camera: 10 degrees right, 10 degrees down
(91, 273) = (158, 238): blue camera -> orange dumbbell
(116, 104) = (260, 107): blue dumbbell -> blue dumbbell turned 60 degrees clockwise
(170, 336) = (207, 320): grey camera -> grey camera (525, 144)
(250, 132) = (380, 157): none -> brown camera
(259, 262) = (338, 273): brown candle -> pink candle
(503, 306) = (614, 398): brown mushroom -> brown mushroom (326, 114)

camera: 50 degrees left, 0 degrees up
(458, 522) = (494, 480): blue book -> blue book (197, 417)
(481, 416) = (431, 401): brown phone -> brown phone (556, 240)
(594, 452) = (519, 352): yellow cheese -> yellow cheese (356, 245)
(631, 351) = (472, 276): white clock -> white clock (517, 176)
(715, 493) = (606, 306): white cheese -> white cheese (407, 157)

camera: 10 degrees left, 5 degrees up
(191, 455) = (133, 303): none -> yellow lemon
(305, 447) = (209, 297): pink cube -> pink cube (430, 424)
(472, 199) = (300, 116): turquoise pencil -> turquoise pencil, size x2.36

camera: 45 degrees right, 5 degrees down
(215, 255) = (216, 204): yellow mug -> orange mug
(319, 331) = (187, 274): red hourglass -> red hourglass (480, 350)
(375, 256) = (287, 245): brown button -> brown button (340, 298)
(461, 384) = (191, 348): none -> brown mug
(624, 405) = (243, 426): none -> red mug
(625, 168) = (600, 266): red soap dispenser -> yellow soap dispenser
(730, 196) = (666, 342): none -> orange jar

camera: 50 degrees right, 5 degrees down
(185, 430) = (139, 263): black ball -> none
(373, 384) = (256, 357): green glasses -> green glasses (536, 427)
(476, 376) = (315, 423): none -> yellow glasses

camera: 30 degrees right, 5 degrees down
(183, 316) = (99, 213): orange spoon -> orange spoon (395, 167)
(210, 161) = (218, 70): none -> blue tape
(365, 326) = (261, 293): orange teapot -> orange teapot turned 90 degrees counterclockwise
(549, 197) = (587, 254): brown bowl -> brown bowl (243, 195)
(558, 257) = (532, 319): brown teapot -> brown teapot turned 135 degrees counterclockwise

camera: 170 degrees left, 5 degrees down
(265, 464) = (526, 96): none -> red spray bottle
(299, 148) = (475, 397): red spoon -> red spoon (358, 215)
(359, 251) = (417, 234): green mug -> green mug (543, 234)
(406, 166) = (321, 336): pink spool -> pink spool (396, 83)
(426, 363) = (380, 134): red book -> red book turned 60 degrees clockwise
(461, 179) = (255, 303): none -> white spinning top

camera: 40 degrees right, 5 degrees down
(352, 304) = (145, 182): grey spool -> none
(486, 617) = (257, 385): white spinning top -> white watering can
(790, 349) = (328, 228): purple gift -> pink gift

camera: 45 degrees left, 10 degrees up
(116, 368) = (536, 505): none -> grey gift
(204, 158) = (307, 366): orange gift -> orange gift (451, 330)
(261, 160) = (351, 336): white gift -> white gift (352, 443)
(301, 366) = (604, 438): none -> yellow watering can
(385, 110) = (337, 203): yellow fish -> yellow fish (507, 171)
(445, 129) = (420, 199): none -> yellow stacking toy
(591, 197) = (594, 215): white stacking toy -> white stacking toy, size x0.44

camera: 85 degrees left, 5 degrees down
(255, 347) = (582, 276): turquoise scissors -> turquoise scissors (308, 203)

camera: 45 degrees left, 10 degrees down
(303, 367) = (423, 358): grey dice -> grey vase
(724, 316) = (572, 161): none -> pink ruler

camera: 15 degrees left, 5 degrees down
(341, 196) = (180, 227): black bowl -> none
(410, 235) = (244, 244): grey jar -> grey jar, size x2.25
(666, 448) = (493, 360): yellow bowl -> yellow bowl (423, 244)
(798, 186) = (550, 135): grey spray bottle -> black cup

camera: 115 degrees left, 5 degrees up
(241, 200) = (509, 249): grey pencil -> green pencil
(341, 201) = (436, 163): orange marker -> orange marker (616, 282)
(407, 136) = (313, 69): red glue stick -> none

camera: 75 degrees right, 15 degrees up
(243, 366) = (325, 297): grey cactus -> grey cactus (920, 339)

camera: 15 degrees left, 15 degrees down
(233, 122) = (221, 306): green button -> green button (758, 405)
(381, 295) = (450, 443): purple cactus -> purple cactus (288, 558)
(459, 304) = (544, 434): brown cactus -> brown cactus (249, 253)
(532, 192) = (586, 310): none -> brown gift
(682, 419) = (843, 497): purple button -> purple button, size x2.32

══════════

WHAT TO PRODUCE: Read through the material above, and whenever a line contains "spray", copy it.

TASK RESULT:
(265, 464) = (526, 96): none -> red spray bottle
(798, 186) = (550, 135): grey spray bottle -> black cup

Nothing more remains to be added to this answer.